[Revision tracking records]
--*--

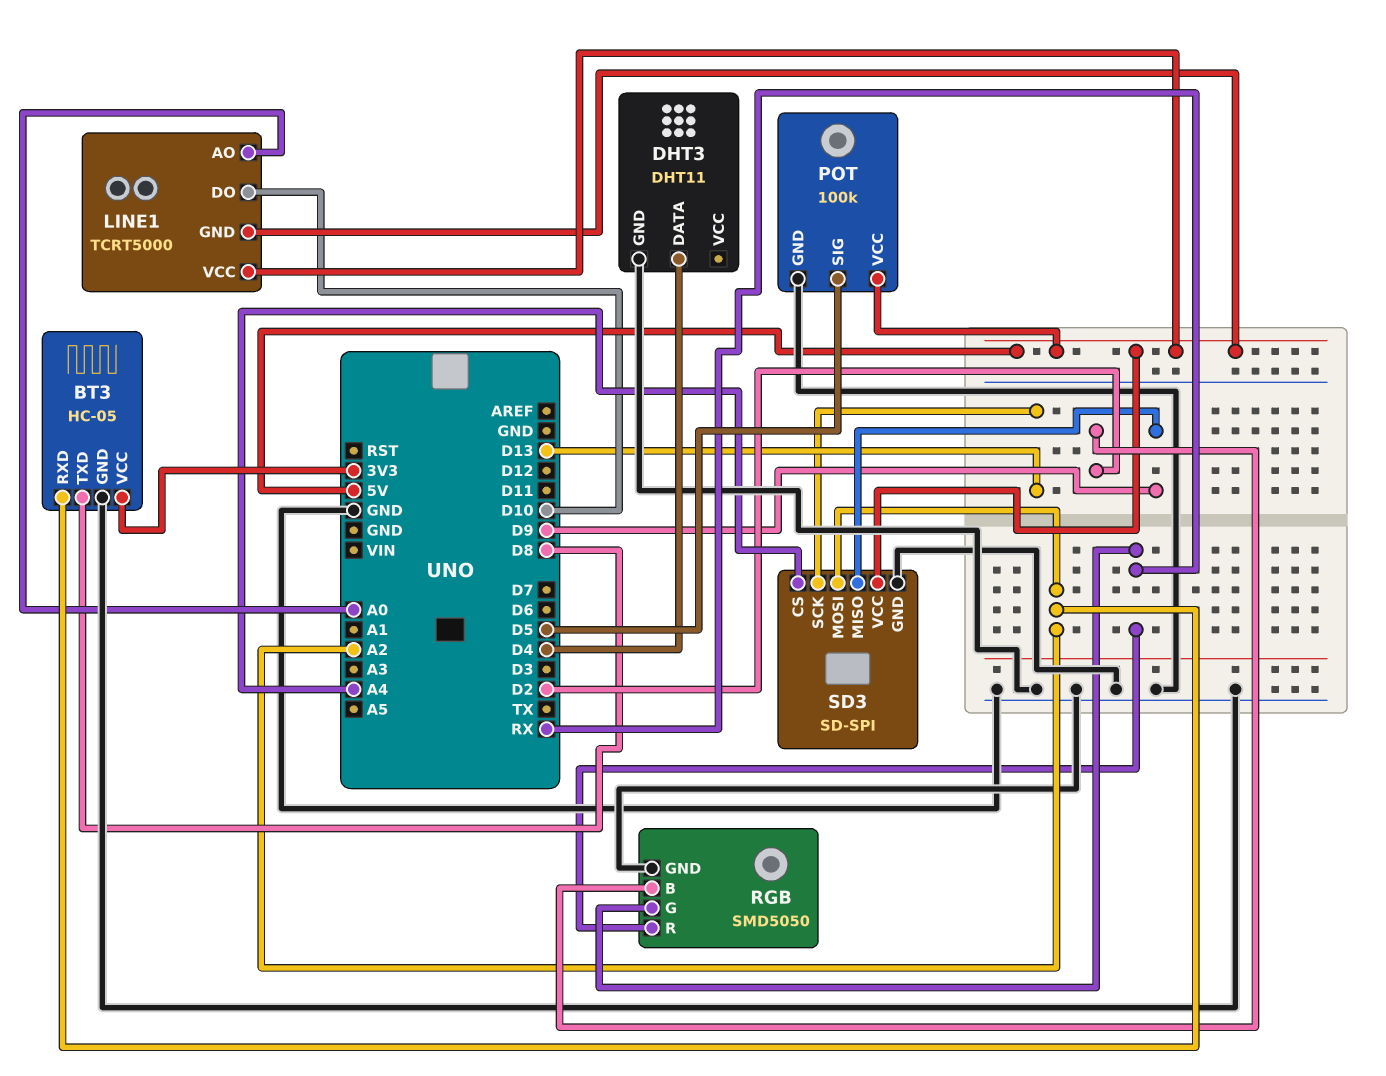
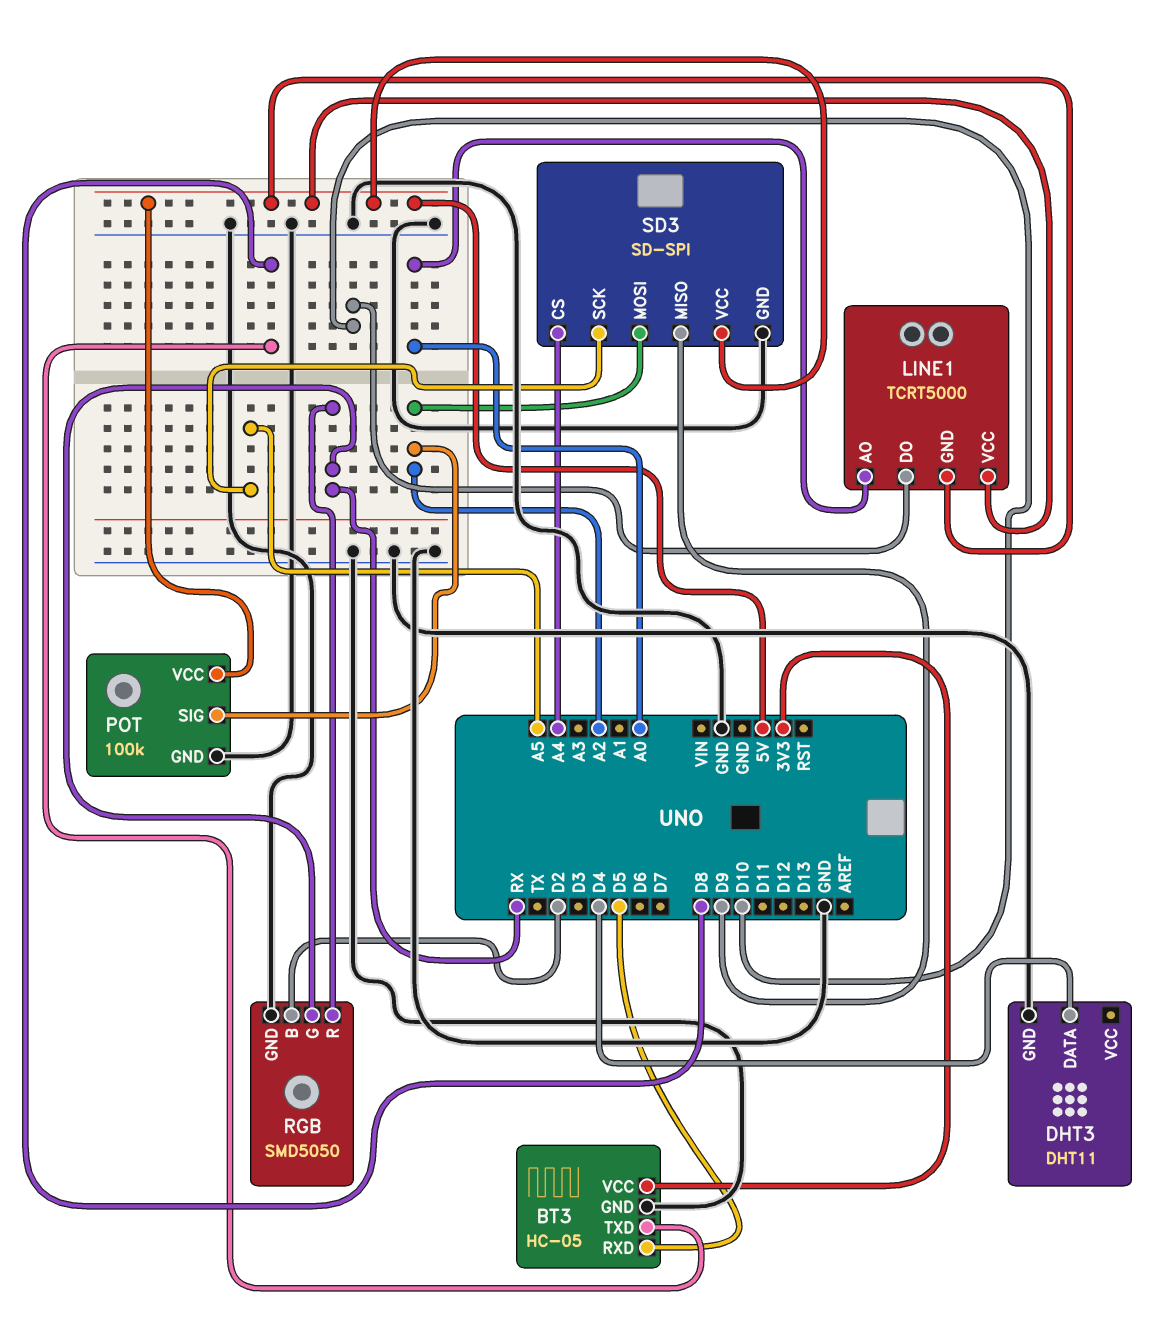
BT3 pin RXD: A2 -> D5
POT pin SIG: D5 -> A2
SD3 pin SCK: D13 -> A5

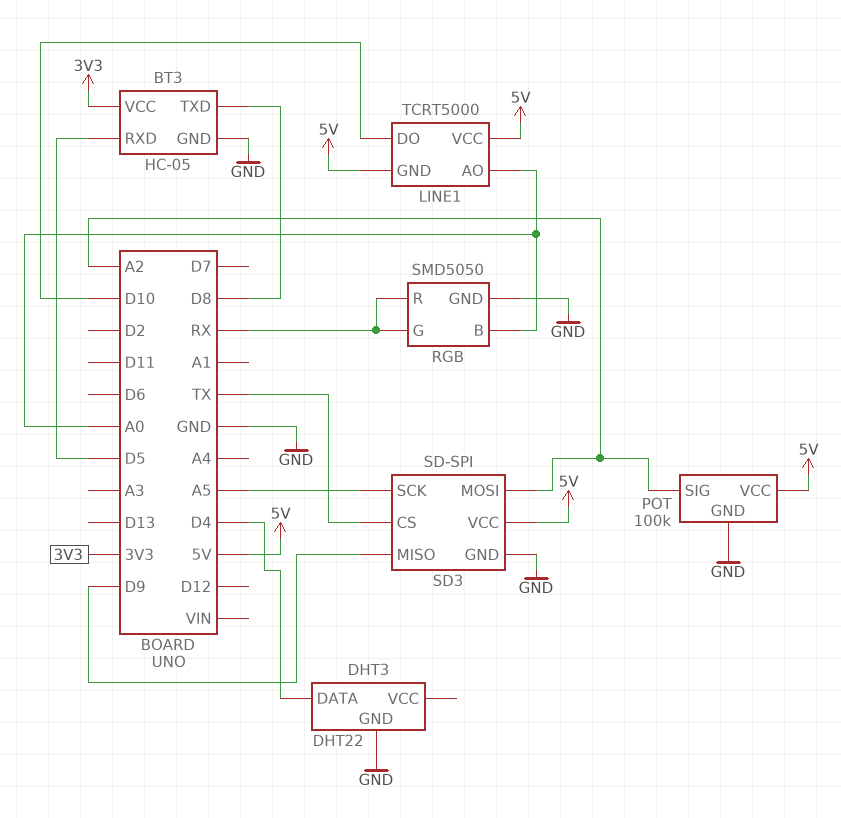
DHT3: DHT11 -> DHT22
RGB pin B: D2 -> A0
SD3 pin CS: A4 -> TX

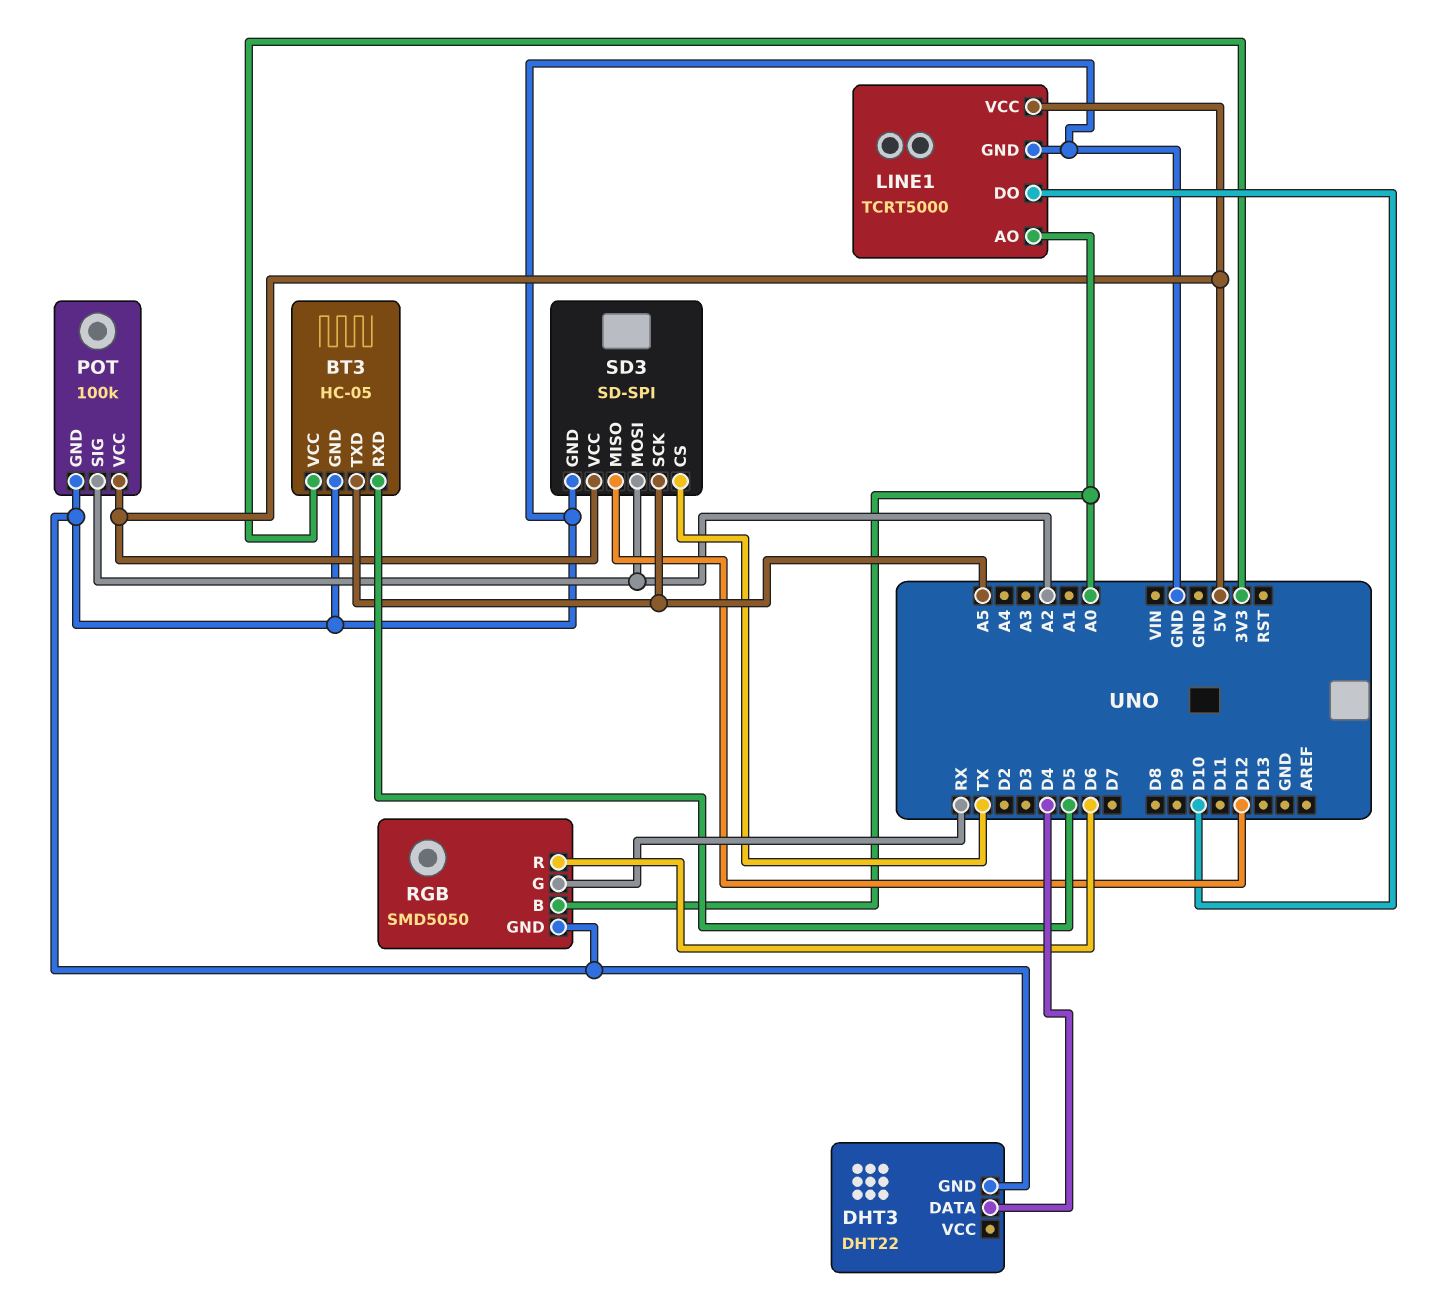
BT3 pin TXD: D8 -> A5
LINE1 pin GND: 5V -> GND
RGB pin R: RX -> D6
SD3 pin MISO: D9 -> D12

--*--

EXERCISE AIM –
Reproduce only the lines from the line with "SD3 pin SCK: D13 -> A5" to the end of the entries. Keep both ends, copy them exactly, and omit every picture.

OUTPUT FOR THIS TASK –
SD3 pin SCK: D13 -> A5

DHT3: DHT11 -> DHT22
RGB pin B: D2 -> A0
SD3 pin CS: A4 -> TX

BT3 pin TXD: D8 -> A5
LINE1 pin GND: 5V -> GND
RGB pin R: RX -> D6
SD3 pin MISO: D9 -> D12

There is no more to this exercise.